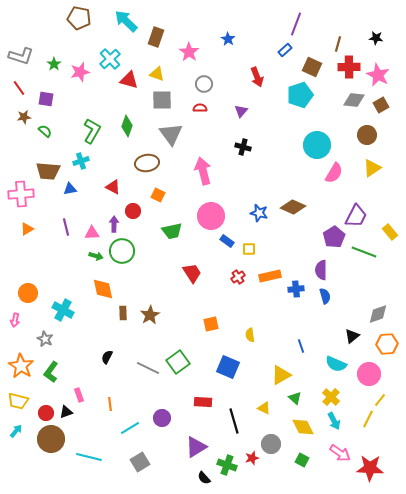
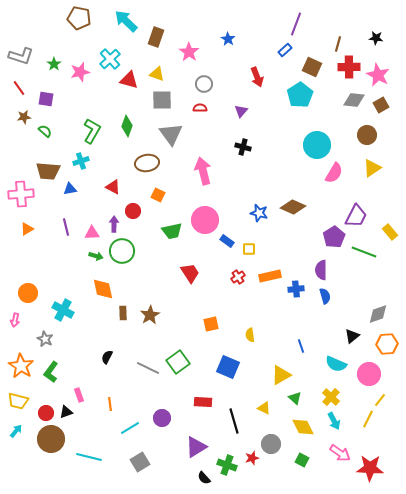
cyan pentagon at (300, 95): rotated 15 degrees counterclockwise
pink circle at (211, 216): moved 6 px left, 4 px down
red trapezoid at (192, 273): moved 2 px left
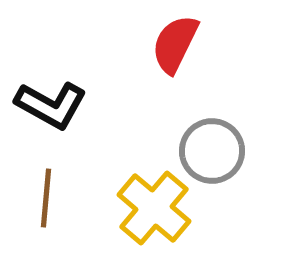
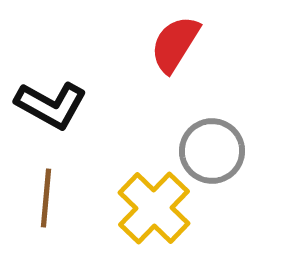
red semicircle: rotated 6 degrees clockwise
yellow cross: rotated 4 degrees clockwise
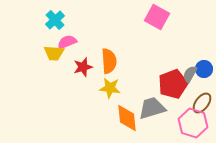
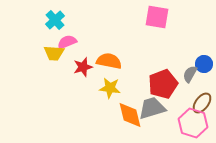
pink square: rotated 20 degrees counterclockwise
orange semicircle: rotated 75 degrees counterclockwise
blue circle: moved 5 px up
red pentagon: moved 10 px left
orange diamond: moved 3 px right, 3 px up; rotated 8 degrees counterclockwise
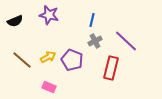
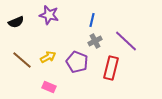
black semicircle: moved 1 px right, 1 px down
purple pentagon: moved 5 px right, 2 px down
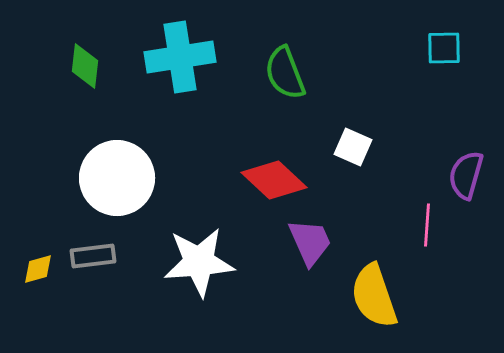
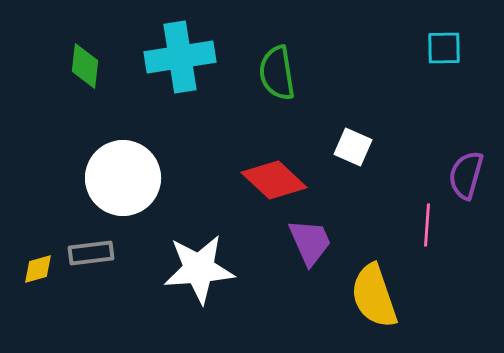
green semicircle: moved 8 px left; rotated 12 degrees clockwise
white circle: moved 6 px right
gray rectangle: moved 2 px left, 3 px up
white star: moved 7 px down
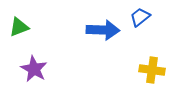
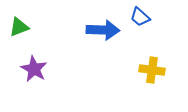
blue trapezoid: rotated 100 degrees counterclockwise
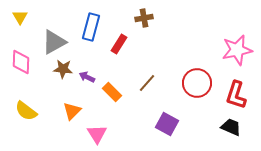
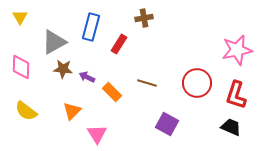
pink diamond: moved 5 px down
brown line: rotated 66 degrees clockwise
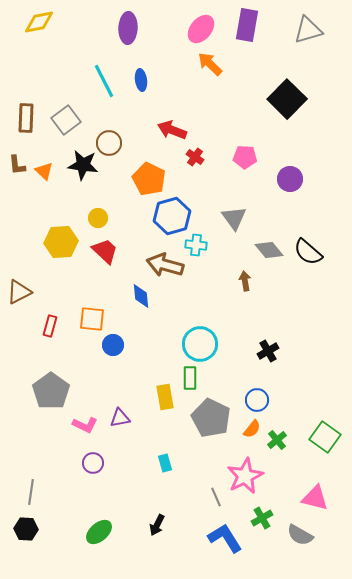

------------------------------------------------

◆ WHAT YOU HAVE TO DO ◆
What is needed is a verbatim copy of the entries, leaving out any pictures.

◆ ANSWER TO THIS PROBLEM ◆
cyan pentagon at (300, 95): rotated 15 degrees counterclockwise
pink circle at (211, 216): moved 6 px left, 4 px down
red trapezoid at (192, 273): moved 2 px left
red semicircle: rotated 6 degrees clockwise
yellow cross: rotated 4 degrees clockwise
pink square: rotated 20 degrees counterclockwise
orange semicircle: rotated 75 degrees counterclockwise
blue circle: moved 5 px up
red pentagon: moved 10 px left
orange diamond: moved 3 px right, 3 px up; rotated 8 degrees counterclockwise
black semicircle: moved 1 px right, 1 px down
purple pentagon: moved 5 px right, 2 px down
green semicircle: moved 8 px left; rotated 12 degrees clockwise
white circle: moved 6 px right
gray rectangle: moved 2 px left, 3 px up
white star: moved 7 px down
blue trapezoid: rotated 100 degrees counterclockwise
pink diamond: moved 5 px down
brown line: rotated 66 degrees clockwise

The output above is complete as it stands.